[Object change descriptions]
.....

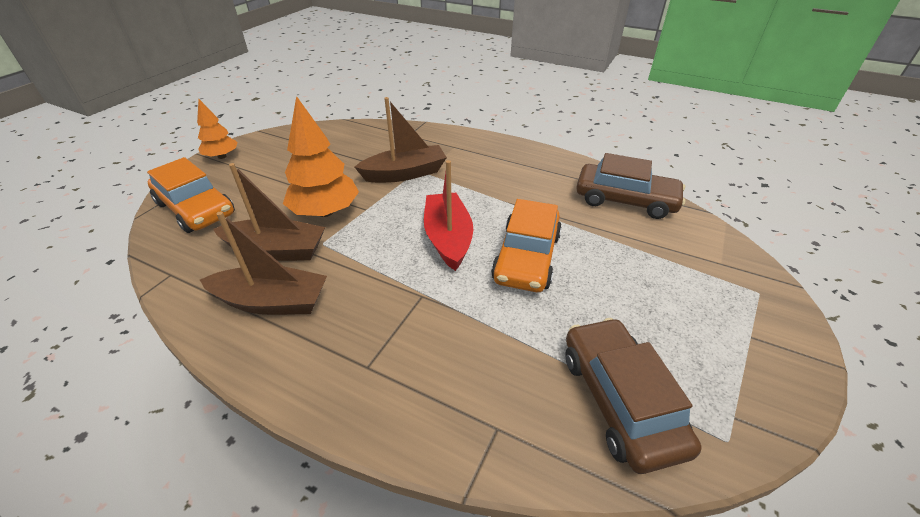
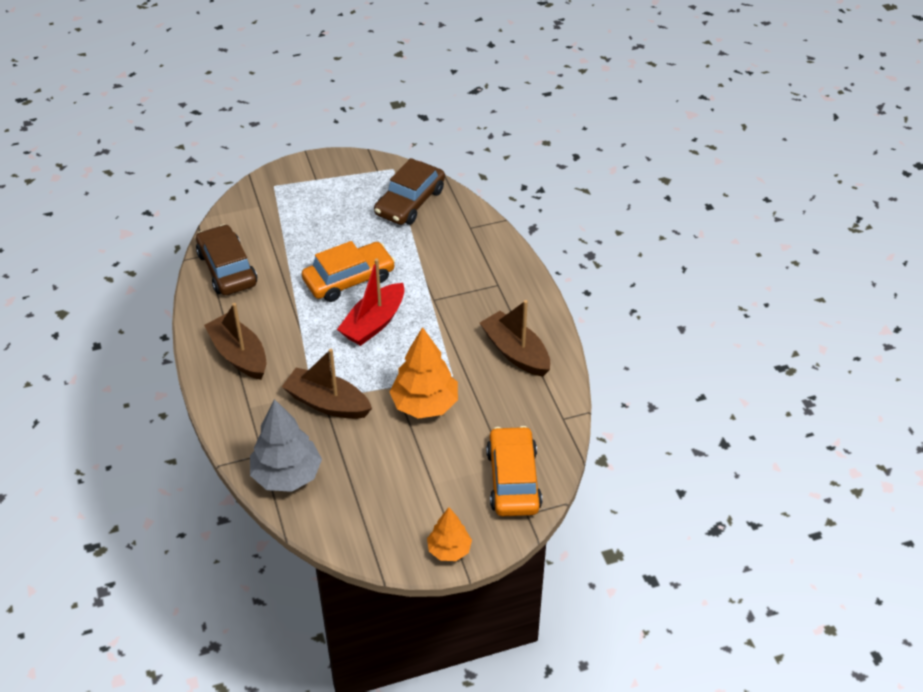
camera: 135 degrees left, 5 degrees up
(276, 250) = (485, 391): brown boat -> brown boat (239, 355)
(378, 135) = (287, 475): none -> grey tree

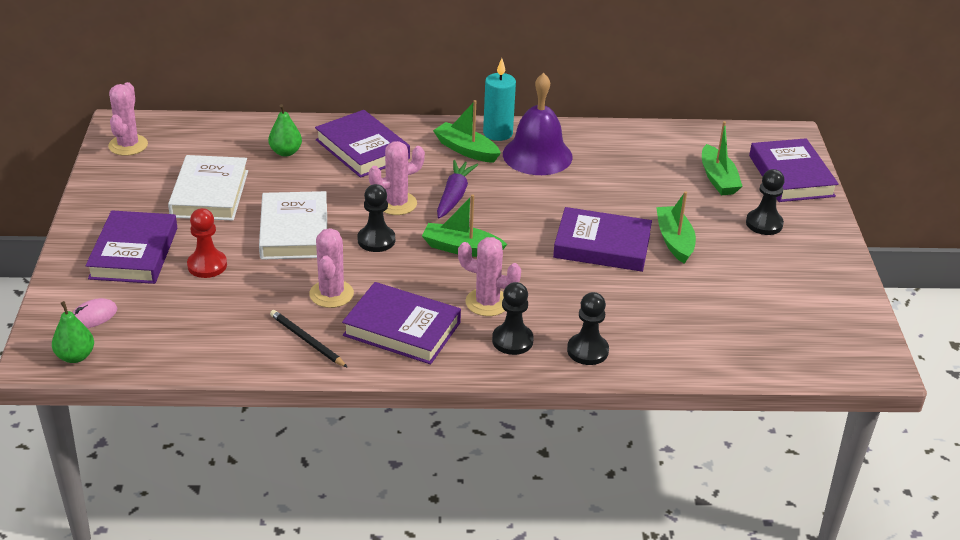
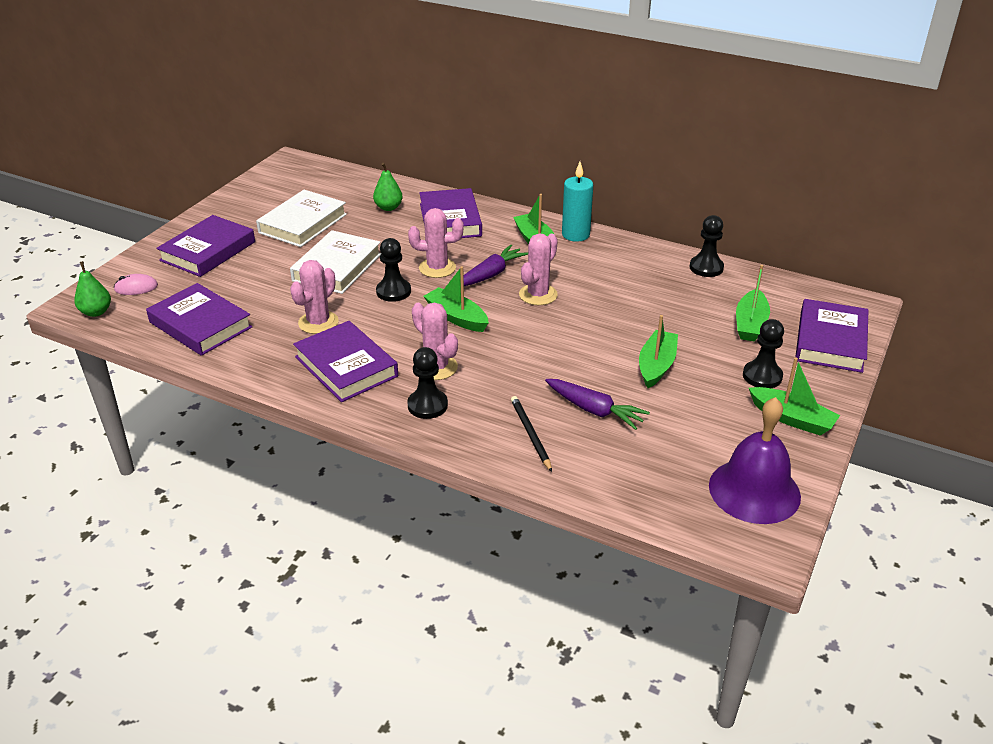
camera: 30 degrees right, 0 degrees up
(128, 145) = (280, 175): pink cactus -> pink cactus (538, 295)
(207, 265) = (249, 274): red pawn -> none
(307, 340) = (265, 352): black pencil -> black pencil (530, 434)
(537, 155) = (594, 261): purple bell -> purple bell (754, 490)
(587, 351) = (485, 435): black pawn -> black pawn (706, 267)
(602, 246) = (583, 350): purple book -> purple book (200, 325)
(658, 297) = (595, 410): none -> purple carrot
(814, 254) = (792, 419): none -> green boat

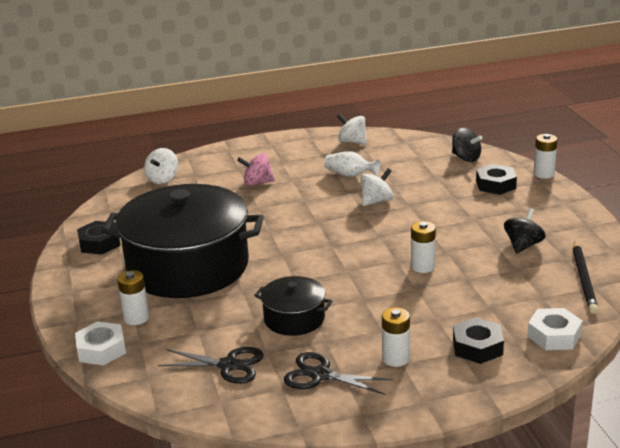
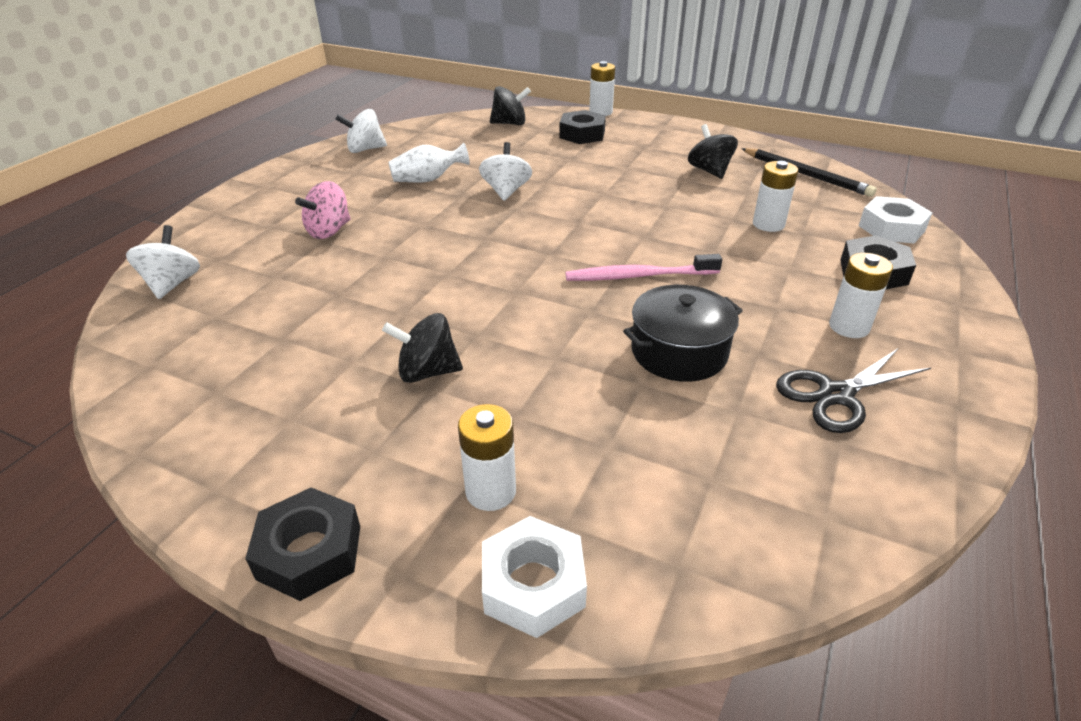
camera: 50 degrees left, 10 degrees up
(99, 243) = (217, 422): black nut -> black nut (309, 552)
(163, 179) = (172, 284): white spinning top -> white spinning top turned 150 degrees counterclockwise
(188, 266) = (427, 372): black pot -> black spinning top
(228, 365) = (734, 461): black scissors -> none
(349, 278) = (638, 276): none -> pink toothbrush
(422, 267) = (676, 228): white battery -> white battery (768, 224)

.....

* **Task objective**:
Only an exact copy of the lines from the top of the entries through the line with "(658, 297) = (595, 410): none", both included, should be given, with all pictures omitted.

* **Result of this exercise**:
camera: 135 degrees left, 5 degrees up
(276, 250) = (485, 391): brown boat -> brown boat (239, 355)
(378, 135) = (287, 475): none -> grey tree

camera: 30 degrees right, 0 degrees up
(128, 145) = (280, 175): pink cactus -> pink cactus (538, 295)
(207, 265) = (249, 274): red pawn -> none
(307, 340) = (265, 352): black pencil -> black pencil (530, 434)
(537, 155) = (594, 261): purple bell -> purple bell (754, 490)
(587, 351) = (485, 435): black pawn -> black pawn (706, 267)
(602, 246) = (583, 350): purple book -> purple book (200, 325)
(658, 297) = (595, 410): none -> purple carrot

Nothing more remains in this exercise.